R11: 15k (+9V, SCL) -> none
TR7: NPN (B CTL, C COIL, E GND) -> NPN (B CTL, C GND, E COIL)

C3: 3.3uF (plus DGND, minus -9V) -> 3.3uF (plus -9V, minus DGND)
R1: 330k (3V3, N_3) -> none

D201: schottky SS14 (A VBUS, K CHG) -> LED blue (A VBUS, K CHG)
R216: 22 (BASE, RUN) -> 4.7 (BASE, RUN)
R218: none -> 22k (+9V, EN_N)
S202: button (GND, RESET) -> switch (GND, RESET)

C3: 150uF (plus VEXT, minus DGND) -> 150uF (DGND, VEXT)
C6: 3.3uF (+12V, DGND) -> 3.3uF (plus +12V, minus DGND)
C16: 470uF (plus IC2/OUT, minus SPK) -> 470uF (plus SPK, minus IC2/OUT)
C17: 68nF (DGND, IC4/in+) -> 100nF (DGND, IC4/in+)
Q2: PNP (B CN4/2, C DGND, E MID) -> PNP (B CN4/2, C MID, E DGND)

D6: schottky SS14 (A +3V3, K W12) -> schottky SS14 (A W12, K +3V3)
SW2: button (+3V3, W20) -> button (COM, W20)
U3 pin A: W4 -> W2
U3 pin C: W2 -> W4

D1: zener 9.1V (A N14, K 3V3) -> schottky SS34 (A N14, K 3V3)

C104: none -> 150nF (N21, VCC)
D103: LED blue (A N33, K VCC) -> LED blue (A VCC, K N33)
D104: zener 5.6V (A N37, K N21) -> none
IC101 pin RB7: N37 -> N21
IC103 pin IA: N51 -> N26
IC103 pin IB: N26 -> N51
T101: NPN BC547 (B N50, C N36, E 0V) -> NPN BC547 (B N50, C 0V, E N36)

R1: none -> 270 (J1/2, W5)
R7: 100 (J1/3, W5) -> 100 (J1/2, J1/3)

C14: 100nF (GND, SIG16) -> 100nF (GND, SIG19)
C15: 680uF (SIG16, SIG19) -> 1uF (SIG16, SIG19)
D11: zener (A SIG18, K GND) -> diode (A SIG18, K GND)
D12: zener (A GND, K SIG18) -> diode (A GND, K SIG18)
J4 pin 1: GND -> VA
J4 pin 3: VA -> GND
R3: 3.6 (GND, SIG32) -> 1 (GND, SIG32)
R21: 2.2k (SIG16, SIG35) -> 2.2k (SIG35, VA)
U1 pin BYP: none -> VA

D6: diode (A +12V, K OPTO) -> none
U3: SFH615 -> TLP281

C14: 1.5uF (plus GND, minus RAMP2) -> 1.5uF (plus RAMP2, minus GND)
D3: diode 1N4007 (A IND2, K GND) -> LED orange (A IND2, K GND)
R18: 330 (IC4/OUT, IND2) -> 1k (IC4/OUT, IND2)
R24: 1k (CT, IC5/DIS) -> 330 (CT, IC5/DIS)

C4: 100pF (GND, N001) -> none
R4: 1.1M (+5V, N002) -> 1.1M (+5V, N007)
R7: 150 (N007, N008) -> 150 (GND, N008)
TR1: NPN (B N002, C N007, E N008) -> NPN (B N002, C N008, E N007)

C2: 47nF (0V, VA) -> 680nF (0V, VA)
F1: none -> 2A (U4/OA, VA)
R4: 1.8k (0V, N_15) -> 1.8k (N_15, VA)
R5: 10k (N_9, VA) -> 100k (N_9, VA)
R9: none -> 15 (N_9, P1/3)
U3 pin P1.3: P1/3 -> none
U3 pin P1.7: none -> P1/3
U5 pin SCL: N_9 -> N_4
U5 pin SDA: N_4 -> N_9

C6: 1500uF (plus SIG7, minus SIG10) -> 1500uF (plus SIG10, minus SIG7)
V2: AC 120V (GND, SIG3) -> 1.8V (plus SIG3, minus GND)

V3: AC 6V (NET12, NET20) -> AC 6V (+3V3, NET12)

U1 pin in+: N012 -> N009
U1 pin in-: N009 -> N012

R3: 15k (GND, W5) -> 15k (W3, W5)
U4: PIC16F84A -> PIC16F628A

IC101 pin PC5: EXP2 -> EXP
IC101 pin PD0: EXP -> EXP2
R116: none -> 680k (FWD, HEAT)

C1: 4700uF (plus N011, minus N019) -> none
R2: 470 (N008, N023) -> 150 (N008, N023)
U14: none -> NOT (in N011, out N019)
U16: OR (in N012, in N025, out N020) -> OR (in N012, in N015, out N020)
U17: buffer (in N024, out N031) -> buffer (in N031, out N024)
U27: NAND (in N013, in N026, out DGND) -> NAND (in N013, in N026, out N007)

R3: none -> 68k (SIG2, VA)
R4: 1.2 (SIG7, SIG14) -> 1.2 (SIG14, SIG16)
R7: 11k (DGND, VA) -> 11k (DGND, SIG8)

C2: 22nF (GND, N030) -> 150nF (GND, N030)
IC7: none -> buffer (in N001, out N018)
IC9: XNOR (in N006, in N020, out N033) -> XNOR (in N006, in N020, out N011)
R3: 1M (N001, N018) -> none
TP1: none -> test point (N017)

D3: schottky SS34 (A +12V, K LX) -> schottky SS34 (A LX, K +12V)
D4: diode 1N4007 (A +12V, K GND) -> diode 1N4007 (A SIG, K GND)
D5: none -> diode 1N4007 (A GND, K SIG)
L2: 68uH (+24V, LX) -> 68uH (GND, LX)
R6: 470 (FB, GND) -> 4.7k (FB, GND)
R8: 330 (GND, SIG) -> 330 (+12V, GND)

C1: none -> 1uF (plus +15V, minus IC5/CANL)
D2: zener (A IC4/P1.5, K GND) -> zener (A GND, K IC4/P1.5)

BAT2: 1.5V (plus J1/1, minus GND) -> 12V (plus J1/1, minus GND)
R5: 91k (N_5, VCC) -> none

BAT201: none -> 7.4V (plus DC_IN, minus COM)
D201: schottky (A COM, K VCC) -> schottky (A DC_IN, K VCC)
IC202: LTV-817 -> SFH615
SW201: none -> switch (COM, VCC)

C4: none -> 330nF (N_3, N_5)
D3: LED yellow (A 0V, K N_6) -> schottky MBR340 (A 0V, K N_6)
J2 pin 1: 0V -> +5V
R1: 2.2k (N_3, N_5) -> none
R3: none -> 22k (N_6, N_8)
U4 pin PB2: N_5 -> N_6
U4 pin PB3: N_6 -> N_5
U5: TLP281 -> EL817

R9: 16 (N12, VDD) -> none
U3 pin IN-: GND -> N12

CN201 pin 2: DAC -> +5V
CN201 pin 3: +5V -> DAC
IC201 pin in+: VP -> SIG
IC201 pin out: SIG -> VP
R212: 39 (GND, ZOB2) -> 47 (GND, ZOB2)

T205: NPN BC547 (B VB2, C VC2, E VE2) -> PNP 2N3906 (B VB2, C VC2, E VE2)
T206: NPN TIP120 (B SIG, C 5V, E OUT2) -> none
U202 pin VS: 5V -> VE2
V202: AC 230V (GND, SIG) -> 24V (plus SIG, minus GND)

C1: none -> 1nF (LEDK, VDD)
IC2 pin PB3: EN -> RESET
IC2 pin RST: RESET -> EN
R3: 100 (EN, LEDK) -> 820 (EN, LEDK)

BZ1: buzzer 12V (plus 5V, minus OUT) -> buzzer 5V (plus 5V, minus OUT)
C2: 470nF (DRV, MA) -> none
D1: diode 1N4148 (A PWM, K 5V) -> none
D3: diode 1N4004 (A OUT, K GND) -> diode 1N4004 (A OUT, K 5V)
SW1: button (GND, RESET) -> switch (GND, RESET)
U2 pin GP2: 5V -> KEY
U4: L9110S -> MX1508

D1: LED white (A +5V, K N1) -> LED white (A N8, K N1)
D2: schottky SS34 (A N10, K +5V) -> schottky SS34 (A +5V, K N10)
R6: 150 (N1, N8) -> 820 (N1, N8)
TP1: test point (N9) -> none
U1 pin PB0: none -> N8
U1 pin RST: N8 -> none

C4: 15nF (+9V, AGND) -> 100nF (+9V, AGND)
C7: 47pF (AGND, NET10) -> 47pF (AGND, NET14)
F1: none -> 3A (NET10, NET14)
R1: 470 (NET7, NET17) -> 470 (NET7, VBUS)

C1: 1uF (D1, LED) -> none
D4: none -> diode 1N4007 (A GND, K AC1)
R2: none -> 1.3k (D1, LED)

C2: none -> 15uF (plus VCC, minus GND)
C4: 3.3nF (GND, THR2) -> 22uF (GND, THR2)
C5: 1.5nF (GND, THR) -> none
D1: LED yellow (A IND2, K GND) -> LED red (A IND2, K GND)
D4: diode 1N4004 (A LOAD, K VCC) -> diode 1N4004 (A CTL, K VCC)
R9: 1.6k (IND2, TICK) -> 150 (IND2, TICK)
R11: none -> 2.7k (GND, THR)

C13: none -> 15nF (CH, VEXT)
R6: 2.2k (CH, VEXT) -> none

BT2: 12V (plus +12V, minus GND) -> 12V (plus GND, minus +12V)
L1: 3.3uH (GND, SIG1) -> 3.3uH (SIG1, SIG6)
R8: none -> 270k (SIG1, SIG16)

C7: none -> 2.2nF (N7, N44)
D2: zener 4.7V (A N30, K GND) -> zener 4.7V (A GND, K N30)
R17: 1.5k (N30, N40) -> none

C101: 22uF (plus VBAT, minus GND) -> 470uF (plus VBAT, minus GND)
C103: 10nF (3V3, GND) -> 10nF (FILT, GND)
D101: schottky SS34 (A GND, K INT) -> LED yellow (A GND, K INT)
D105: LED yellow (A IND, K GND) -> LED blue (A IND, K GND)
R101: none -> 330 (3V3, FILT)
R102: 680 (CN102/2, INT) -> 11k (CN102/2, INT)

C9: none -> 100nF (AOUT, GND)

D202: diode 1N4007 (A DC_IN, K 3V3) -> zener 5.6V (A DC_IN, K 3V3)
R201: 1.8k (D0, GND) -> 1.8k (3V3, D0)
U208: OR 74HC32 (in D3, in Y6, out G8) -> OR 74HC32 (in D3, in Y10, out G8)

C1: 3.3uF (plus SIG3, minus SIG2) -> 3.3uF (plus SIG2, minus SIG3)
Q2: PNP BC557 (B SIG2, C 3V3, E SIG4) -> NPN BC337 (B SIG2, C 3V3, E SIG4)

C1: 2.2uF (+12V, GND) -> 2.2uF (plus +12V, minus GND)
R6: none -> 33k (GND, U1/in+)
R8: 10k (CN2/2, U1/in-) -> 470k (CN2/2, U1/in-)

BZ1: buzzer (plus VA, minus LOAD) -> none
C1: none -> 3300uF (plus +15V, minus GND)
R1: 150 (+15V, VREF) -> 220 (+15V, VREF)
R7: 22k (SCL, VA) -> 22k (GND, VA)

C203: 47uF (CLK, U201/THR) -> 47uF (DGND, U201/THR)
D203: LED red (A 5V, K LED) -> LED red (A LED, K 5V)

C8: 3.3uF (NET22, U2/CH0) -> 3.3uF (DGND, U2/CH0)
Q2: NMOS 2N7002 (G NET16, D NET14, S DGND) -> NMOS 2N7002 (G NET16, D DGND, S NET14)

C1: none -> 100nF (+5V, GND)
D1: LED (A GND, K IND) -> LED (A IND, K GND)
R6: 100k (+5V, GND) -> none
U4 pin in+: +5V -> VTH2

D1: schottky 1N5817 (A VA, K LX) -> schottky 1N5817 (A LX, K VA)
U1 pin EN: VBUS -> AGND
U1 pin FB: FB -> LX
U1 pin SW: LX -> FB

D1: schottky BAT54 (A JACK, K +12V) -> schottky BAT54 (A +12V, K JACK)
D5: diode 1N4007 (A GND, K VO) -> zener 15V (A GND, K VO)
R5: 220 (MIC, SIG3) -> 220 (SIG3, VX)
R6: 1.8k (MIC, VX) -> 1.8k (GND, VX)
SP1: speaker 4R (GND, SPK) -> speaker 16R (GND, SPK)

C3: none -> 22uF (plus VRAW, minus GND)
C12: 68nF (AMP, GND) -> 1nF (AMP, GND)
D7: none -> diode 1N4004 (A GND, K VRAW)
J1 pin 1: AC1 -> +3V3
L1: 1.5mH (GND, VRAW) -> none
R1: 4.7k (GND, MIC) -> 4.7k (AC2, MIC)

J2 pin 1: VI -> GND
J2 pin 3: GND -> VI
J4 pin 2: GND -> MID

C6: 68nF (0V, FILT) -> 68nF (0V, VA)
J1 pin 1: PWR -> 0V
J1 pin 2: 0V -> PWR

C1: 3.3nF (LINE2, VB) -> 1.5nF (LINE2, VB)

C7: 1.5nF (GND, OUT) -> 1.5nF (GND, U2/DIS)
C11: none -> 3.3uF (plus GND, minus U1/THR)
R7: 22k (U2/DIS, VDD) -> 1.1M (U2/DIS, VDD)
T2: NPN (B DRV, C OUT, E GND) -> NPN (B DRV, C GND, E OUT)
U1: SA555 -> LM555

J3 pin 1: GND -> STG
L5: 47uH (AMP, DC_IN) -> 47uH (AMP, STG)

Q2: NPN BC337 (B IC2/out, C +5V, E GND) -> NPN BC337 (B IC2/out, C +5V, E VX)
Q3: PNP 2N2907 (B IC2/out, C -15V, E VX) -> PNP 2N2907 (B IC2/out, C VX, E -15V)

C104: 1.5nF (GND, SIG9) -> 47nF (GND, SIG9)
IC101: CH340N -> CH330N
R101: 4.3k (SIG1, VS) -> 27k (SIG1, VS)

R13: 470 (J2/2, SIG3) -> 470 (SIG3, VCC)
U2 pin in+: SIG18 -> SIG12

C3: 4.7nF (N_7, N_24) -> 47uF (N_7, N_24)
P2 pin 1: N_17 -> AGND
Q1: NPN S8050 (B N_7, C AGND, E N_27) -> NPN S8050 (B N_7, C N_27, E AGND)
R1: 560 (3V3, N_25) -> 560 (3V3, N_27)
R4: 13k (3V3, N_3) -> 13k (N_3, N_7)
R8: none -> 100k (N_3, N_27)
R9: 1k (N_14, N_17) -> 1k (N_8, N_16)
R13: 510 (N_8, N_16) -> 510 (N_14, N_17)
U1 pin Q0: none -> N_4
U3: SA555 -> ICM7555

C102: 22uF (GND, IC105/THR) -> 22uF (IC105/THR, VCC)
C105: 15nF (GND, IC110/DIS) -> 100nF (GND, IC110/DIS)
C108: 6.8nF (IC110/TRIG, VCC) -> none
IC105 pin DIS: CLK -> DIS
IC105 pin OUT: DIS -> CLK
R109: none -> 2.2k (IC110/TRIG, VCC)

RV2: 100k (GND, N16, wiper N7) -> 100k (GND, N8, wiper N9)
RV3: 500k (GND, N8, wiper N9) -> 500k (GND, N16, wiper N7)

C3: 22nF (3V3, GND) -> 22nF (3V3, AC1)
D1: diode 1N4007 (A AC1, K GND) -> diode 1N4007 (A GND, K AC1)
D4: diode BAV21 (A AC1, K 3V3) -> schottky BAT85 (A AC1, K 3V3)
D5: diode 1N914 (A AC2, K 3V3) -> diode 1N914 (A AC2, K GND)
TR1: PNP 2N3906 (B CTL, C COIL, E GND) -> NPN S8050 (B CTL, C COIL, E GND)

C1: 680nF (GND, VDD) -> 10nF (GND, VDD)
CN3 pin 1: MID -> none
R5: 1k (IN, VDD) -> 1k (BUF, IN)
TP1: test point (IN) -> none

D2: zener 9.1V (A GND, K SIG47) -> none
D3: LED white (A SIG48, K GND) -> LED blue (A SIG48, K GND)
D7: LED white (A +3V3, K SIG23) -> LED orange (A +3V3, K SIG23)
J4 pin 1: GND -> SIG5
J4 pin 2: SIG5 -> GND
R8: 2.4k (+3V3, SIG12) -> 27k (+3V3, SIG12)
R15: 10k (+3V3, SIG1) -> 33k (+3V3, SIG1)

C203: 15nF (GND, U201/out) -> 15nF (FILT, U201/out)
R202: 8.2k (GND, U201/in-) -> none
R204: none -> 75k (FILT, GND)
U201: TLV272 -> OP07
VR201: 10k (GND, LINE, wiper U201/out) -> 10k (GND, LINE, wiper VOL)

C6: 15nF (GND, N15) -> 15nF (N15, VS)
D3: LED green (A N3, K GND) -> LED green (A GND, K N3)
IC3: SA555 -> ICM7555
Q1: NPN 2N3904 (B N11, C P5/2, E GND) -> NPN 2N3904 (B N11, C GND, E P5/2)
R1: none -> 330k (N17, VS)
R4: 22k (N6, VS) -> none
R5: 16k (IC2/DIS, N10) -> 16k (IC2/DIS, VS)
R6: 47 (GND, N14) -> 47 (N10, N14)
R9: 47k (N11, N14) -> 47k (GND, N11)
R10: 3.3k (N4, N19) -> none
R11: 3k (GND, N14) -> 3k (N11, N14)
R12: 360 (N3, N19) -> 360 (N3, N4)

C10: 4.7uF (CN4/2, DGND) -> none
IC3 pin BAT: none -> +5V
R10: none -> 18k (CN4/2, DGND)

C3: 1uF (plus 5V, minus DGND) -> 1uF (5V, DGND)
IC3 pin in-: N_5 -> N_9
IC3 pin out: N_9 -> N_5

# Description of the task:
The reply should hold only the lines of the listing above starting at the line containing "R17: 1.5k (N30, N40) -> none" and ending at the line containing "R101: none -> 330 (3V3, FILT)", exactly as written.

# Response to this exercise:
R17: 1.5k (N30, N40) -> none

C101: 22uF (plus VBAT, minus GND) -> 470uF (plus VBAT, minus GND)
C103: 10nF (3V3, GND) -> 10nF (FILT, GND)
D101: schottky SS34 (A GND, K INT) -> LED yellow (A GND, K INT)
D105: LED yellow (A IND, K GND) -> LED blue (A IND, K GND)
R101: none -> 330 (3V3, FILT)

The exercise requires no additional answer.